• **Provided data**
★ ★ ★
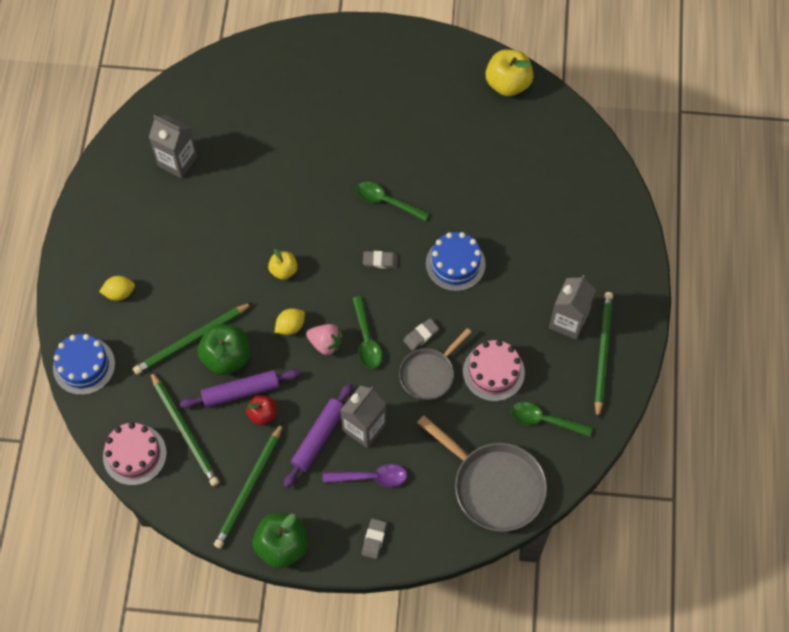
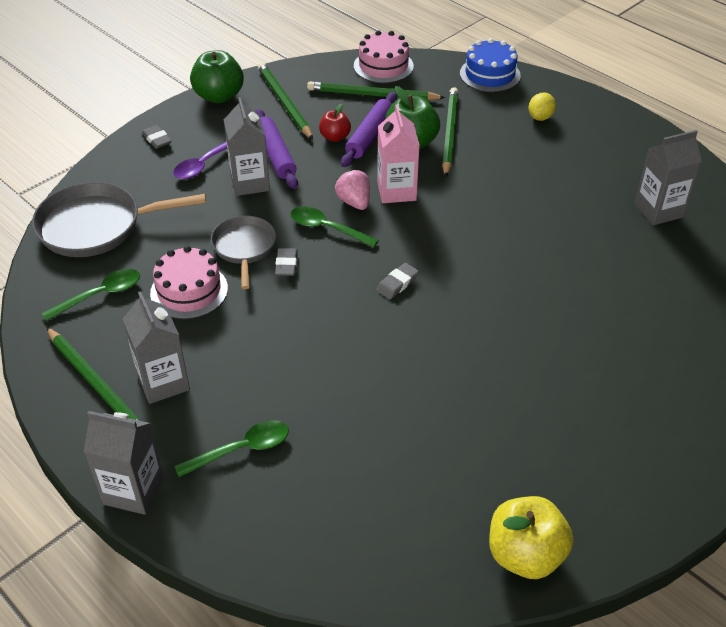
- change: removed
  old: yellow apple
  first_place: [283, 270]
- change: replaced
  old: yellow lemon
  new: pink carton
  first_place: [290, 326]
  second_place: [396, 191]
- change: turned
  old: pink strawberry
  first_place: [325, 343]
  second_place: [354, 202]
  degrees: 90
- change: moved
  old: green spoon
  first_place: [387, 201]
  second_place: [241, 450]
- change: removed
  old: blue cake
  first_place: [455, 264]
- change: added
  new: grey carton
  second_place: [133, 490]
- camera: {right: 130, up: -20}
★ ★ ★
• **What this task involves**
The required output is an exact retyping of the lines from the one that contains "first_place: [387, 201]" through the last line of the material above.

• **Output below**
  first_place: [387, 201]
  second_place: [241, 450]
- change: removed
  old: blue cake
  first_place: [455, 264]
- change: added
  new: grey carton
  second_place: [133, 490]
- camera: {right: 130, up: -20}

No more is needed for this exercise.